= Exercise objective =
Transcribe the listing verbatim. Do not carry over any pictures.
■ ■ ■
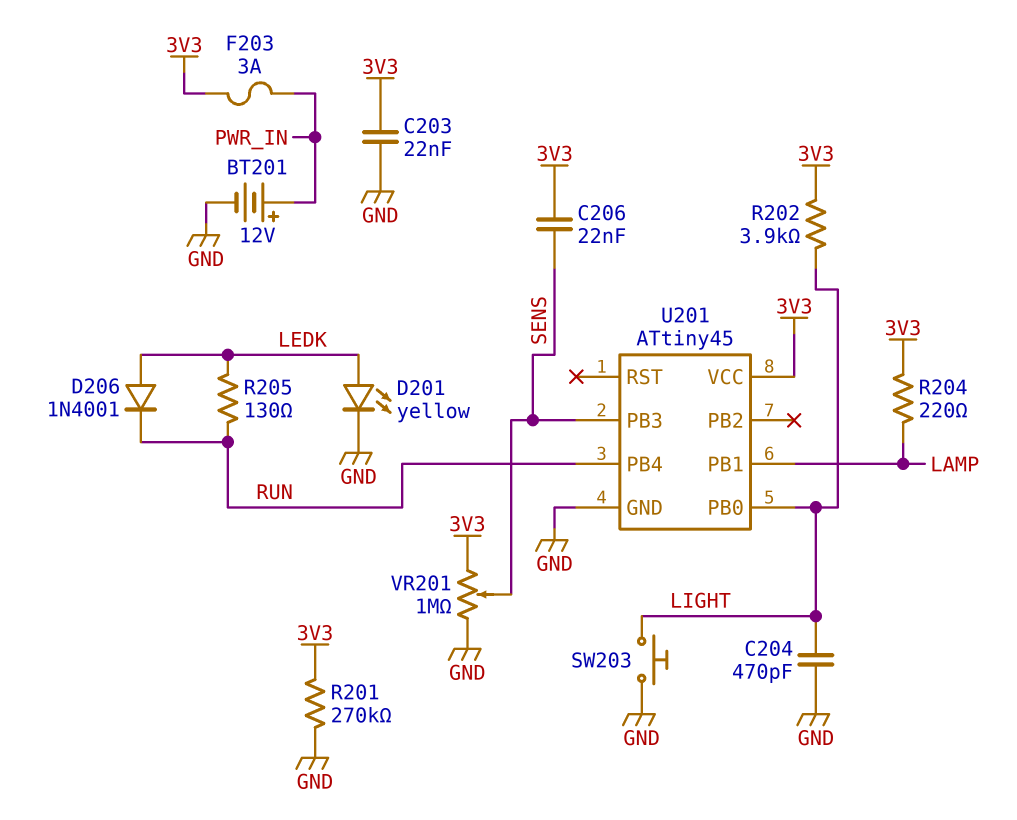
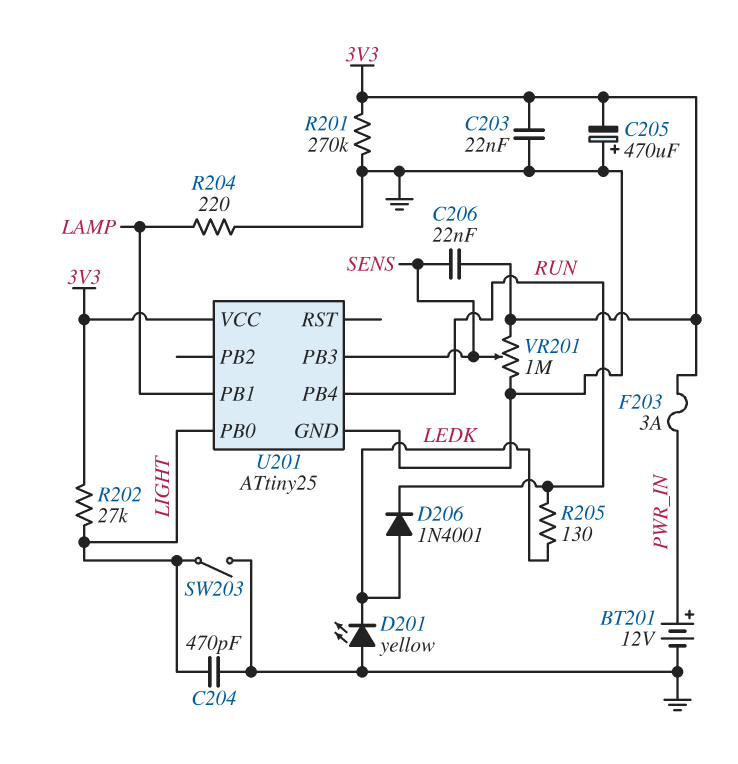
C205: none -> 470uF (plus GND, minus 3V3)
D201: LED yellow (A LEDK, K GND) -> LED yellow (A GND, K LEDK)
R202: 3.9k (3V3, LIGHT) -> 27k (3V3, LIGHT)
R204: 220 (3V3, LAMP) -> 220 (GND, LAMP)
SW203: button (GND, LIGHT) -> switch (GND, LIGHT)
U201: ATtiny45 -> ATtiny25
■ ■ ■
= Solution for this exercise =
C205: none -> 470uF (plus GND, minus 3V3)
D201: LED yellow (A LEDK, K GND) -> LED yellow (A GND, K LEDK)
R202: 3.9k (3V3, LIGHT) -> 27k (3V3, LIGHT)
R204: 220 (3V3, LAMP) -> 220 (GND, LAMP)
SW203: button (GND, LIGHT) -> switch (GND, LIGHT)
U201: ATtiny45 -> ATtiny25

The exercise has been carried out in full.